◆ Task to carry out ◆
Beneath this task are records; print exactly the stretch of them from the line with "green house: [221,528,351,678]" through the line with "orange house: [218,393,328,505]", both ends included.

◆ Data shown ◆
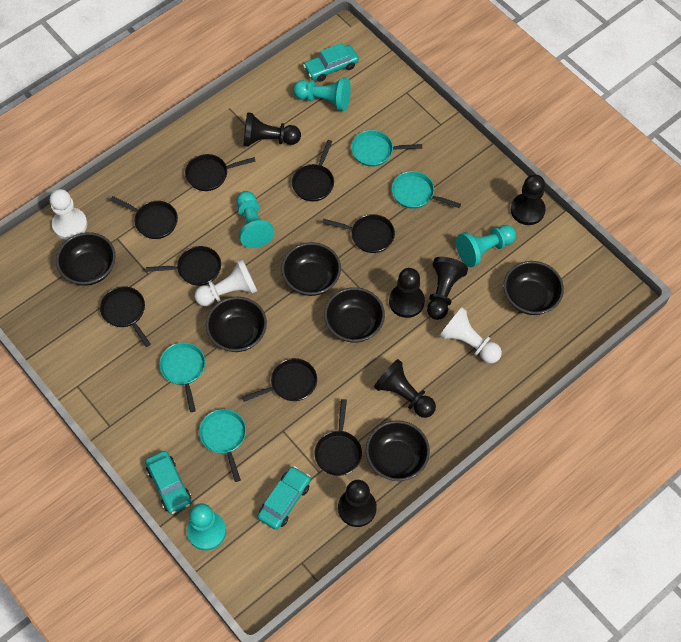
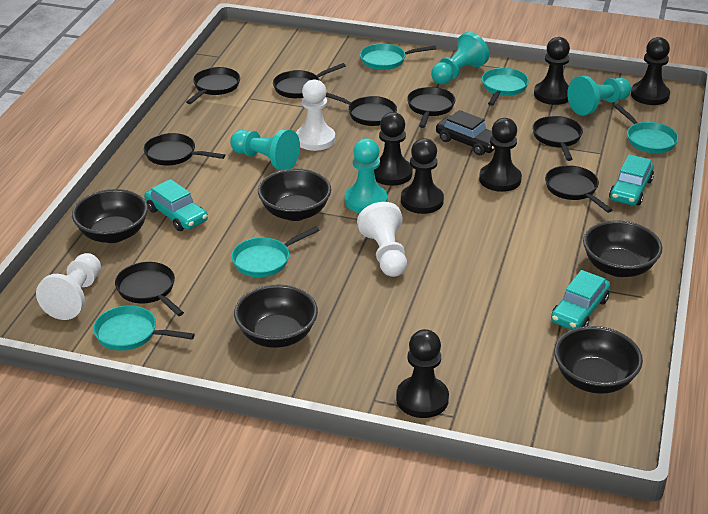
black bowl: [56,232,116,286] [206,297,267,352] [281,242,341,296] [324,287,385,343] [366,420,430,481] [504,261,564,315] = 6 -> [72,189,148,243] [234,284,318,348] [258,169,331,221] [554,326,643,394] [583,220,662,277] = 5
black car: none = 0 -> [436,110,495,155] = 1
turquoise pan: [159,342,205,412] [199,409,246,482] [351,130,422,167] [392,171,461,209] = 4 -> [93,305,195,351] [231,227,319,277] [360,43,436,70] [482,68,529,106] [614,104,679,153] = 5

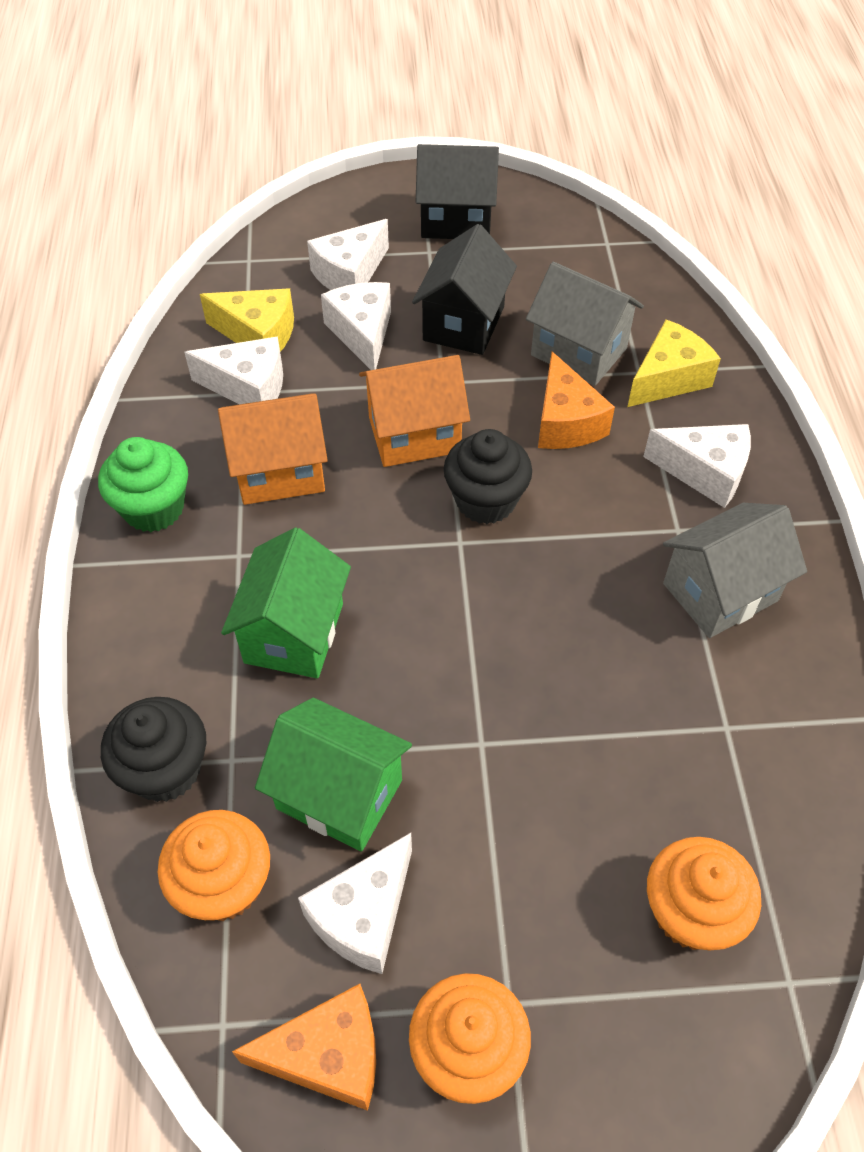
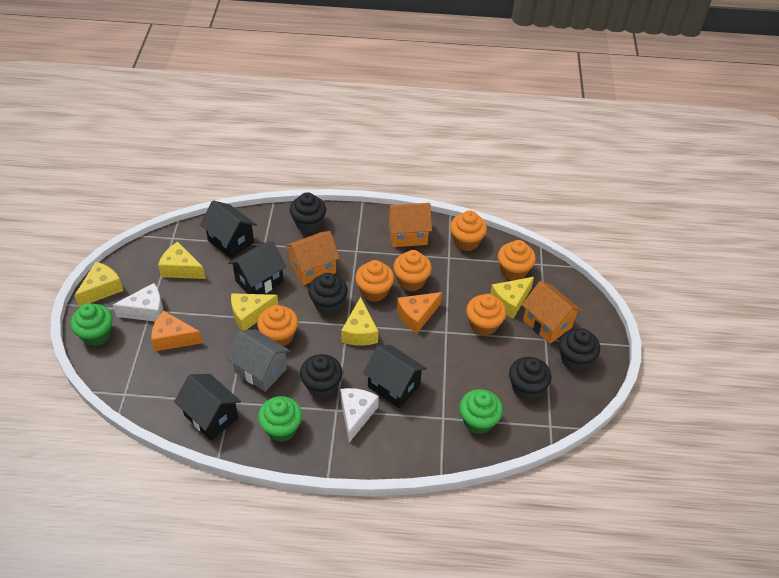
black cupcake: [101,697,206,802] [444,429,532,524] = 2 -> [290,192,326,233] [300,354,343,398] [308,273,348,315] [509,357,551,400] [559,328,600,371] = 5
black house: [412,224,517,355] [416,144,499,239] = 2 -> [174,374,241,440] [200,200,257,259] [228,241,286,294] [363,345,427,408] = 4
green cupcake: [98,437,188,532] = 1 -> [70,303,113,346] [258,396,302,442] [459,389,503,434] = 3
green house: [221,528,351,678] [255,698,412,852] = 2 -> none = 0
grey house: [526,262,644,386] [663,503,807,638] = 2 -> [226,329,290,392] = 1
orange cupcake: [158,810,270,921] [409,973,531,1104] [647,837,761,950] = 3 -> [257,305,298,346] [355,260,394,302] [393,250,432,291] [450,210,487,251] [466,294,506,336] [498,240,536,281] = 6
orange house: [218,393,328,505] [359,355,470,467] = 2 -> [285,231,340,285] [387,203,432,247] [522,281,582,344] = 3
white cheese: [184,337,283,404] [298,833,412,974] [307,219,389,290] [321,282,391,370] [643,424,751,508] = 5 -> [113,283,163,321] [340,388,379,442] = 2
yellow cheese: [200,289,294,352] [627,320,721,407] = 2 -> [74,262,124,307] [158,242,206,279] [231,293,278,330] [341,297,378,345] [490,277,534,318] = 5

...

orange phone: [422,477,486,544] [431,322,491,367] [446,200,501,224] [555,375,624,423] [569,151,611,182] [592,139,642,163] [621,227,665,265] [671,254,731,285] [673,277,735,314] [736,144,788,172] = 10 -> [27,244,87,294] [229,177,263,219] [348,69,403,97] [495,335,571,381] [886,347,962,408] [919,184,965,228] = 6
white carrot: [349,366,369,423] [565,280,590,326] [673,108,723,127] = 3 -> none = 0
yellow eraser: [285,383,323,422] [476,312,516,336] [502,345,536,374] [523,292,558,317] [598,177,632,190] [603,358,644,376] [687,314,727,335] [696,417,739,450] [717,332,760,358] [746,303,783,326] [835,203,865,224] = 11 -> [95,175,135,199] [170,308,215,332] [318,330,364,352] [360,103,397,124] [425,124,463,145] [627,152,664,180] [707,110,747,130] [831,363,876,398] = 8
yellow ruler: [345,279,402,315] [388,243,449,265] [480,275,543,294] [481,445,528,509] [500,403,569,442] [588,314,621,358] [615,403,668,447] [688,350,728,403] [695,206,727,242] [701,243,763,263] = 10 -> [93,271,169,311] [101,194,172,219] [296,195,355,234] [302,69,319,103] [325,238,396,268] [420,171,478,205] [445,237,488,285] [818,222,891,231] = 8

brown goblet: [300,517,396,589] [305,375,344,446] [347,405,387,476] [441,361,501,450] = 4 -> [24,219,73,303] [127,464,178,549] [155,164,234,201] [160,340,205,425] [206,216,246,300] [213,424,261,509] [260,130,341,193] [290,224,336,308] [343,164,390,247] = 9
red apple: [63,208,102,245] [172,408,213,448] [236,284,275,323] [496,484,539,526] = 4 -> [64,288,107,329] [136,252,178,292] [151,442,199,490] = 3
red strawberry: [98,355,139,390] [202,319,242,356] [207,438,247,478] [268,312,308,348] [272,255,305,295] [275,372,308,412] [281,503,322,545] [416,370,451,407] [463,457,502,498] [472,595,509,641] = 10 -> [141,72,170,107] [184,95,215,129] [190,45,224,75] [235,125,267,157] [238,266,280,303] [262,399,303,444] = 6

◆ Exercise answer ◆
green house: [221,528,351,678] [255,698,412,852] = 2 -> none = 0
grey house: [526,262,644,386] [663,503,807,638] = 2 -> [226,329,290,392] = 1
orange cupcake: [158,810,270,921] [409,973,531,1104] [647,837,761,950] = 3 -> [257,305,298,346] [355,260,394,302] [393,250,432,291] [450,210,487,251] [466,294,506,336] [498,240,536,281] = 6
orange house: [218,393,328,505] [359,355,470,467] = 2 -> [285,231,340,285] [387,203,432,247] [522,281,582,344] = 3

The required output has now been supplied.